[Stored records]
◇ ◇ ◇

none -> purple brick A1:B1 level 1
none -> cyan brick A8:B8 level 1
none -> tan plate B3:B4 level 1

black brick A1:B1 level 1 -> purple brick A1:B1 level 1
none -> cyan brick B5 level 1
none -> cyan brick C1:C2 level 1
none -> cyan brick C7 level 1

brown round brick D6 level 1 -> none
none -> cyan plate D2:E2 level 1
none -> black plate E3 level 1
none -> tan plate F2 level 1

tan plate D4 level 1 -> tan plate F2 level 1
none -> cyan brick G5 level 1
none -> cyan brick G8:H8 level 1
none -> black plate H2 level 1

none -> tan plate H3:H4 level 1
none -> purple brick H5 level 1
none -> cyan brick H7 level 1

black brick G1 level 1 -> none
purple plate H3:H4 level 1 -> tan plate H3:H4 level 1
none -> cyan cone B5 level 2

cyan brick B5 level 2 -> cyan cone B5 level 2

◇ ◇ ◇

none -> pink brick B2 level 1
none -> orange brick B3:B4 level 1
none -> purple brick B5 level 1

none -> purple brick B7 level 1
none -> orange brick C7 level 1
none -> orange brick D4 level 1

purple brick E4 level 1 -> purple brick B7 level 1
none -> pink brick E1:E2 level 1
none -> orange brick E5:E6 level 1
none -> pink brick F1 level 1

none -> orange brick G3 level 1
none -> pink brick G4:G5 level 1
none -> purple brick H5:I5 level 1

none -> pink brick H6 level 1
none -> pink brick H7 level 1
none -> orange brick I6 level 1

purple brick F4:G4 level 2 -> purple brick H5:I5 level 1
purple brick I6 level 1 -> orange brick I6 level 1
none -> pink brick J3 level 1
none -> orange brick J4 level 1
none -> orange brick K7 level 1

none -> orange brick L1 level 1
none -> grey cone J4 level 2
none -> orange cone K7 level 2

◇ ◇ ◇

When you reach the line holding "none -> purple brick A1:B1 level 1" in the records above, begin reproducing exactly, stop after the line holding "cyan brick B5 level 2 -> cyan cone B5 level 2", and output nothing else.

ANSWER SECTION:
none -> purple brick A1:B1 level 1
none -> cyan brick A8:B8 level 1
none -> tan plate B3:B4 level 1

black brick A1:B1 level 1 -> purple brick A1:B1 level 1
none -> cyan brick B5 level 1
none -> cyan brick C1:C2 level 1
none -> cyan brick C7 level 1

brown round brick D6 level 1 -> none
none -> cyan plate D2:E2 level 1
none -> black plate E3 level 1
none -> tan plate F2 level 1

tan plate D4 level 1 -> tan plate F2 level 1
none -> cyan brick G5 level 1
none -> cyan brick G8:H8 level 1
none -> black plate H2 level 1

none -> tan plate H3:H4 level 1
none -> purple brick H5 level 1
none -> cyan brick H7 level 1

black brick G1 level 1 -> none
purple plate H3:H4 level 1 -> tan plate H3:H4 level 1
none -> cyan cone B5 level 2

cyan brick B5 level 2 -> cyan cone B5 level 2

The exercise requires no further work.